**Your instructions**
The expected response is a copy of every line in the entries below that includes the word "none".

**Input material**
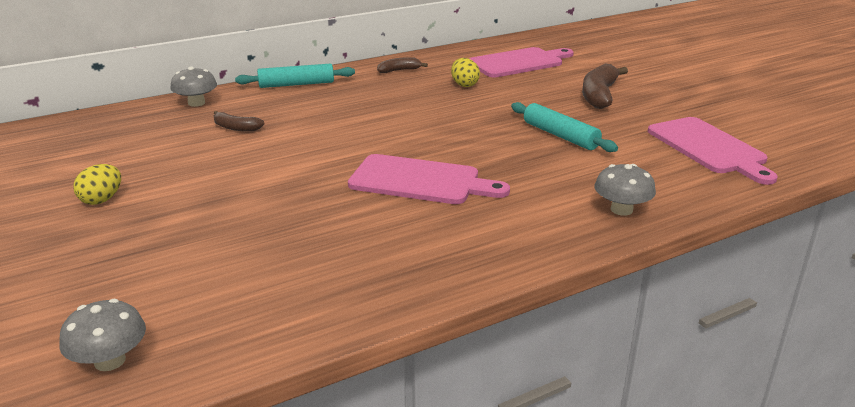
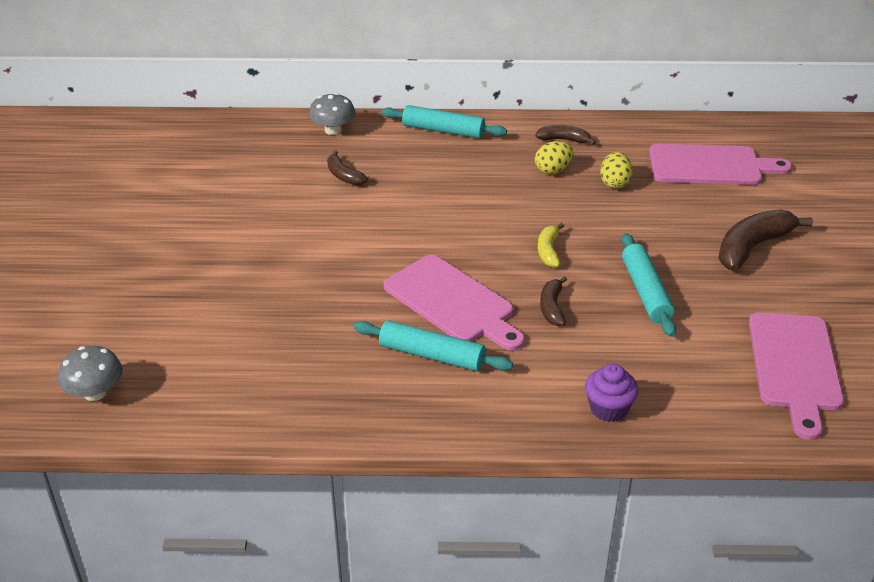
camera: 30 degrees right, 10 degrees up
(102, 200) = (182, 229): yellow egg -> yellow egg (553, 170)
(442, 220) = (431, 355): none -> turquoise rolling pin
(461, 131) = (548, 251): none -> yellow banana
(504, 162) = (552, 307): none -> brown banana
(621, 210) = (608, 409): grey mushroom -> purple cupcake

**Answer space**
(442, 220) = (431, 355): none -> turquoise rolling pin
(461, 131) = (548, 251): none -> yellow banana
(504, 162) = (552, 307): none -> brown banana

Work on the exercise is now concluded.